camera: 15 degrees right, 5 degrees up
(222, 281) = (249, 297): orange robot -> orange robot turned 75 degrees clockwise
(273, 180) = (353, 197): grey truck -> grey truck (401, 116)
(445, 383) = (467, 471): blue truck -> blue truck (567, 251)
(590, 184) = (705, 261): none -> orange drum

_ _ _ _ _

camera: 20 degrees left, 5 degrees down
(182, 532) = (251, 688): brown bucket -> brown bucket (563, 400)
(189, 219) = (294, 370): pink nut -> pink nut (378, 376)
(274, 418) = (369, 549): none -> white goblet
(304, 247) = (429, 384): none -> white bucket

_ _ _ _ _

• ABOUT THIS TASK:
Above are the records; repeat exactly the lines from the one holding "(273, 180) = (353, 197): grey" down to the one holding "(590, 184) = (705, 261): none -> orange drum", end lines included.

• COMPLETED EXERCISE:
(273, 180) = (353, 197): grey truck -> grey truck (401, 116)
(445, 383) = (467, 471): blue truck -> blue truck (567, 251)
(590, 184) = (705, 261): none -> orange drum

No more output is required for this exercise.